● **Data below**
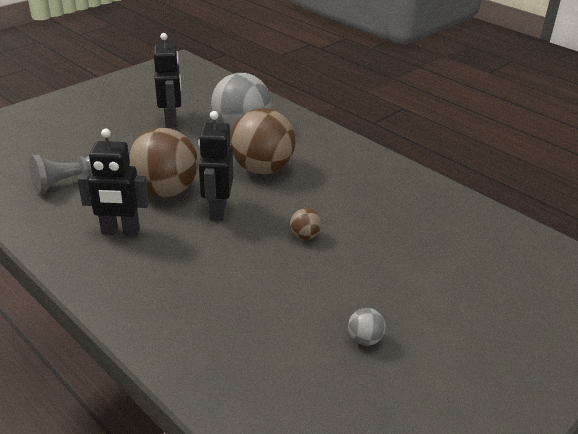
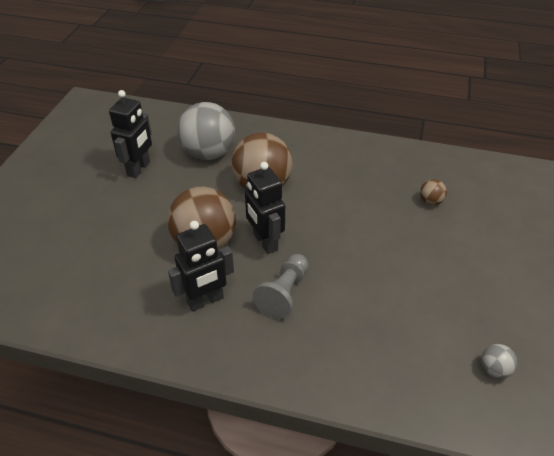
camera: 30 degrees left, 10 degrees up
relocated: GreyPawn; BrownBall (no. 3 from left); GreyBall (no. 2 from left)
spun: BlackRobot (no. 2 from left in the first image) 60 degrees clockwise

● **Task prompt**
Filter the data down to the lines that contain the string "from", and copy them.

● **Completed exercise**
relocated: GreyPawn; BrownBall (no. 3 from left); GreyBall (no. 2 from left)
spun: BlackRobot (no. 2 from left in the first image) 60 degrees clockwise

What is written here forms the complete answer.